▶ **TRY IT**: Every record that follows is to be copied exactly, with the pictures omitted.

Object state change records:
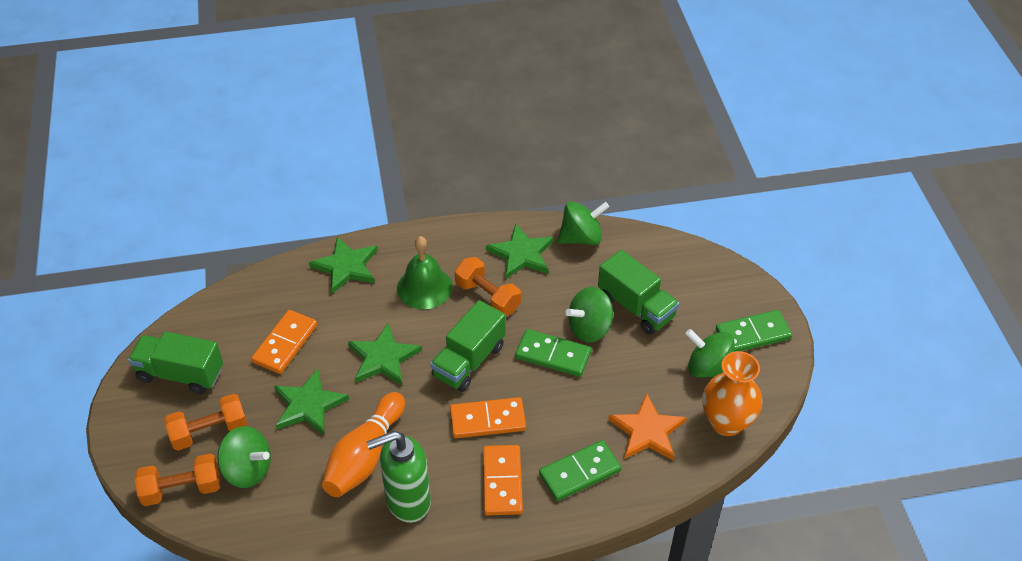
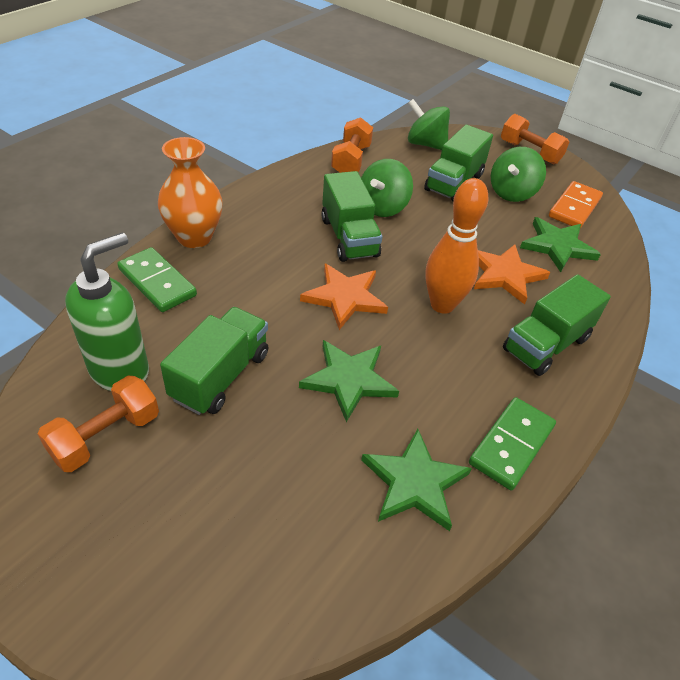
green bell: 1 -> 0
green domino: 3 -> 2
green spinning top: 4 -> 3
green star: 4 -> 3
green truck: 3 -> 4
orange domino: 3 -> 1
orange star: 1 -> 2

▶ **RESULT OF THIS TASK**:
green bell: 1 -> 0
green domino: 3 -> 2
green spinning top: 4 -> 3
green star: 4 -> 3
green truck: 3 -> 4
orange domino: 3 -> 1
orange star: 1 -> 2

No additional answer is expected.